> Your assignment
The records below must be reproduced exactly. Strip out the pictures.

----------------

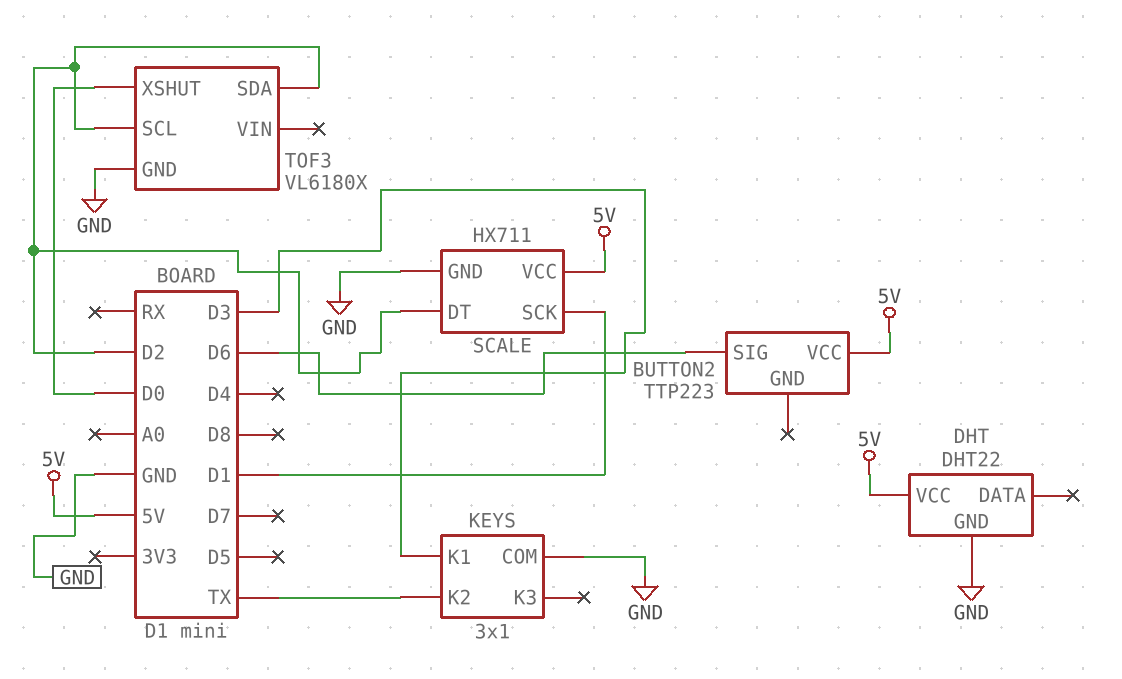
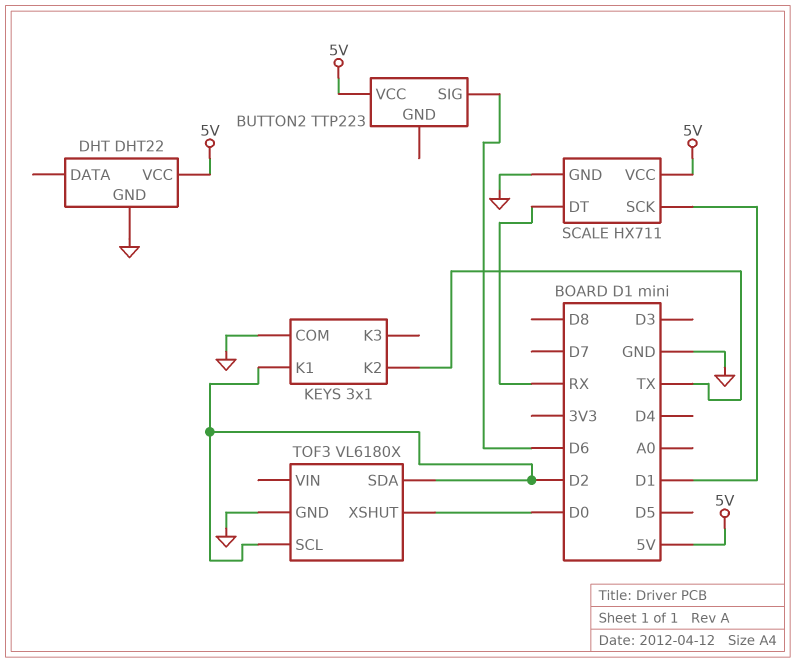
KEYS pin K1: D3 -> D2
SCALE pin DT: D2 -> RX

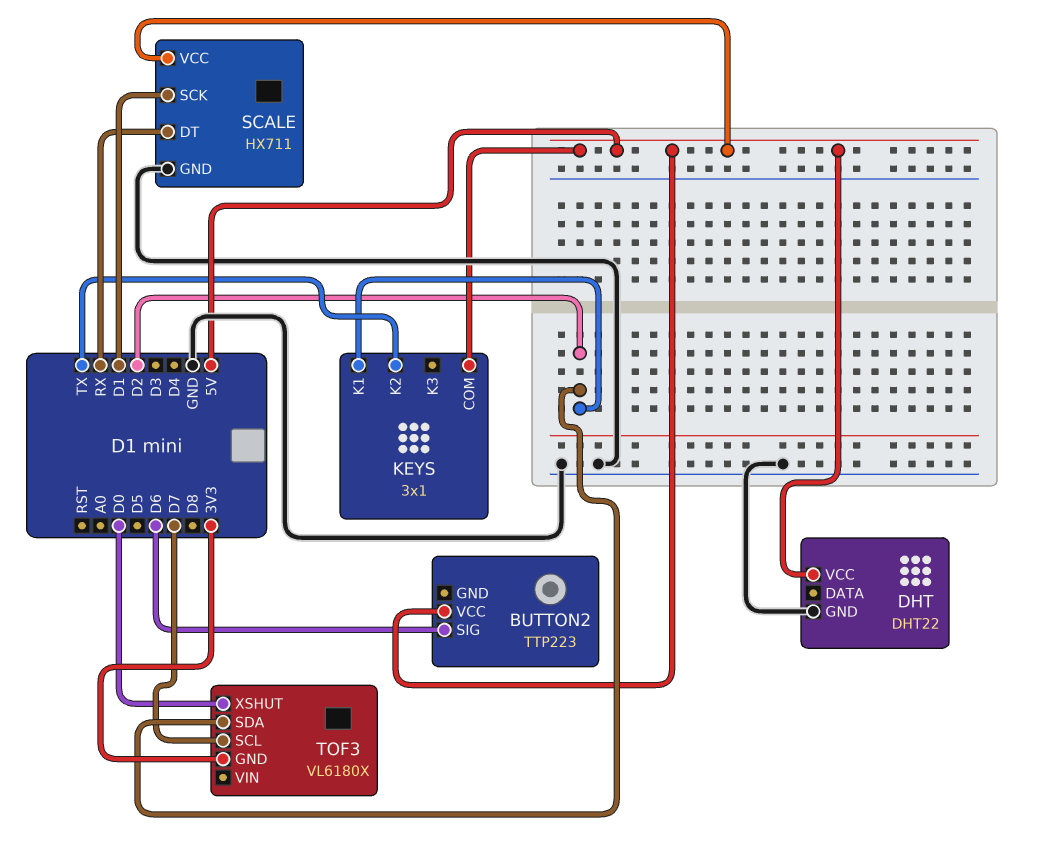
KEYS pin COM: GND -> 5V
TOF3 pin GND: GND -> 3V3
TOF3 pin SCL: D2 -> D7

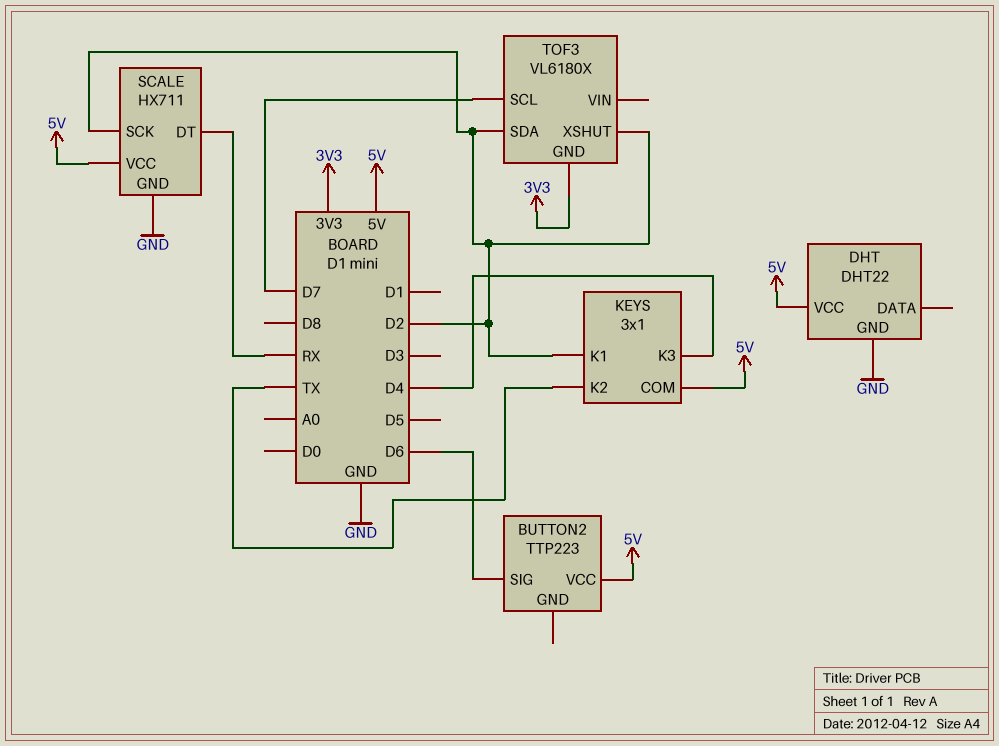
KEYS pin K3: none -> D4
SCALE pin SCK: D1 -> D2
TOF3 pin XSHUT: D0 -> D2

----------------

> Output for this exercise
KEYS pin K1: D3 -> D2
SCALE pin DT: D2 -> RX

KEYS pin COM: GND -> 5V
TOF3 pin GND: GND -> 3V3
TOF3 pin SCL: D2 -> D7

KEYS pin K3: none -> D4
SCALE pin SCK: D1 -> D2
TOF3 pin XSHUT: D0 -> D2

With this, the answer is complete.